DATA SHOWN →
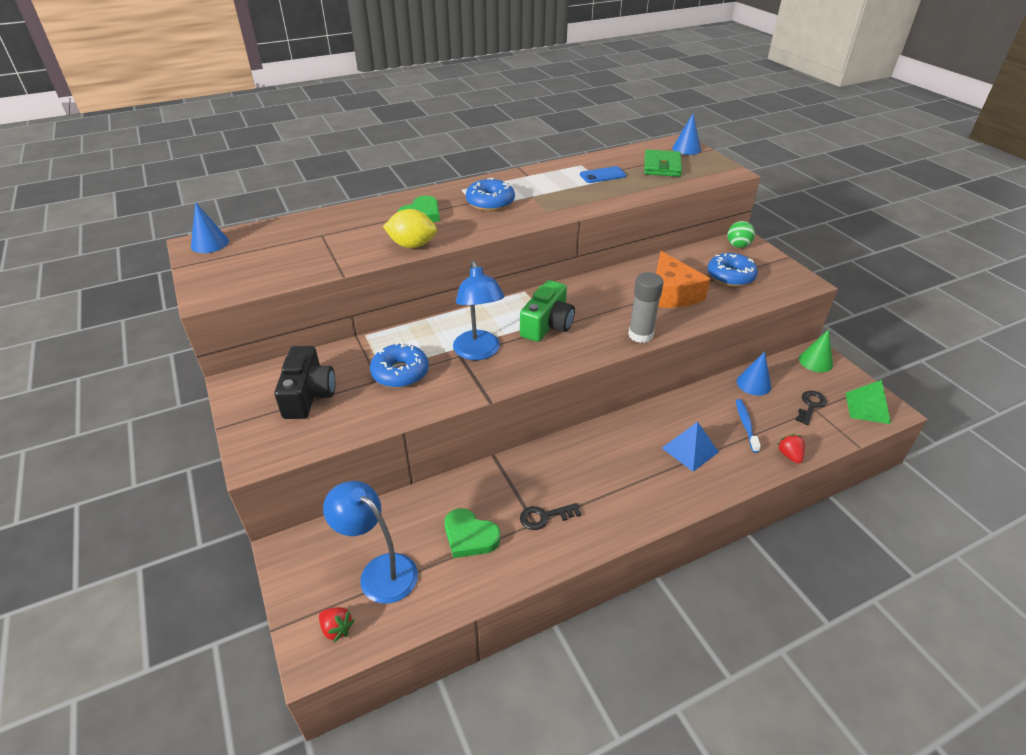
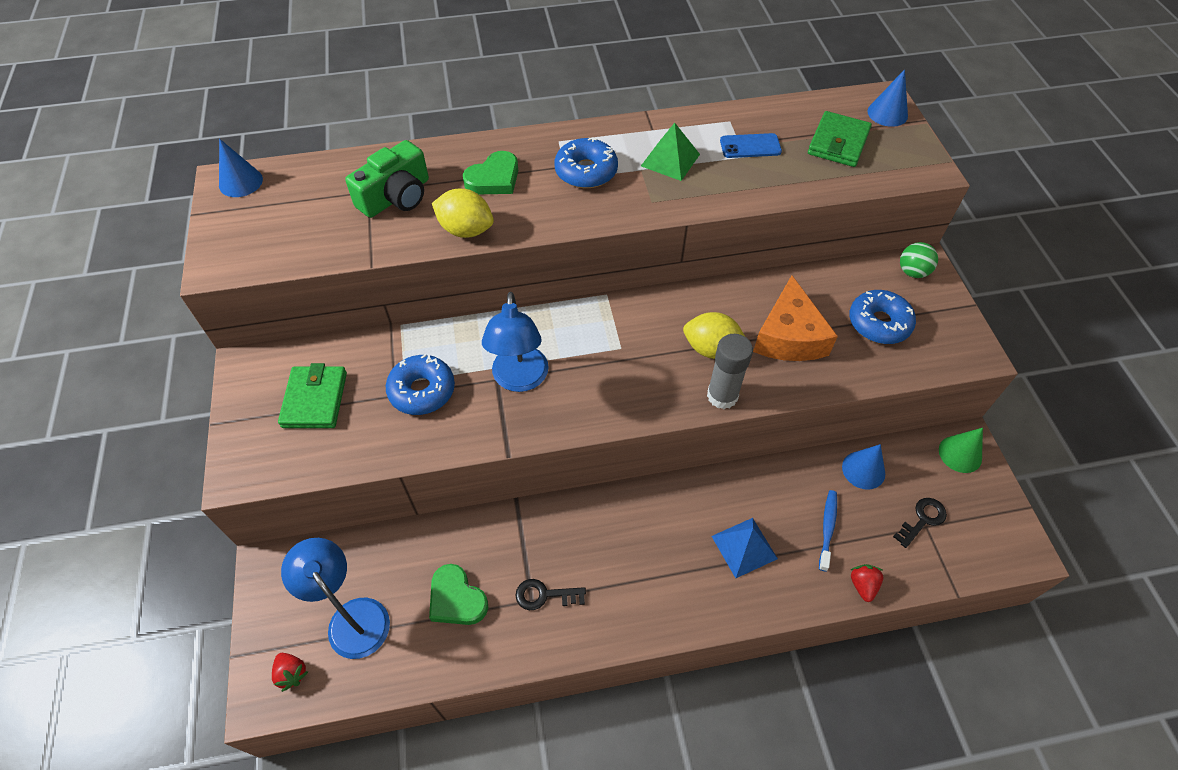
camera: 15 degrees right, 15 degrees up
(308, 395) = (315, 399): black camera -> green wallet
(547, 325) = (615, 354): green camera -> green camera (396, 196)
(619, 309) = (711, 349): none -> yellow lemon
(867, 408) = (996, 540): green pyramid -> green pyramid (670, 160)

WHAT YOU WILL DO →
Your answer must be an exact copy of the listing, with every picture omitted.

YOUR SOLUTION →
camera: 15 degrees right, 15 degrees up
(308, 395) = (315, 399): black camera -> green wallet
(547, 325) = (615, 354): green camera -> green camera (396, 196)
(619, 309) = (711, 349): none -> yellow lemon
(867, 408) = (996, 540): green pyramid -> green pyramid (670, 160)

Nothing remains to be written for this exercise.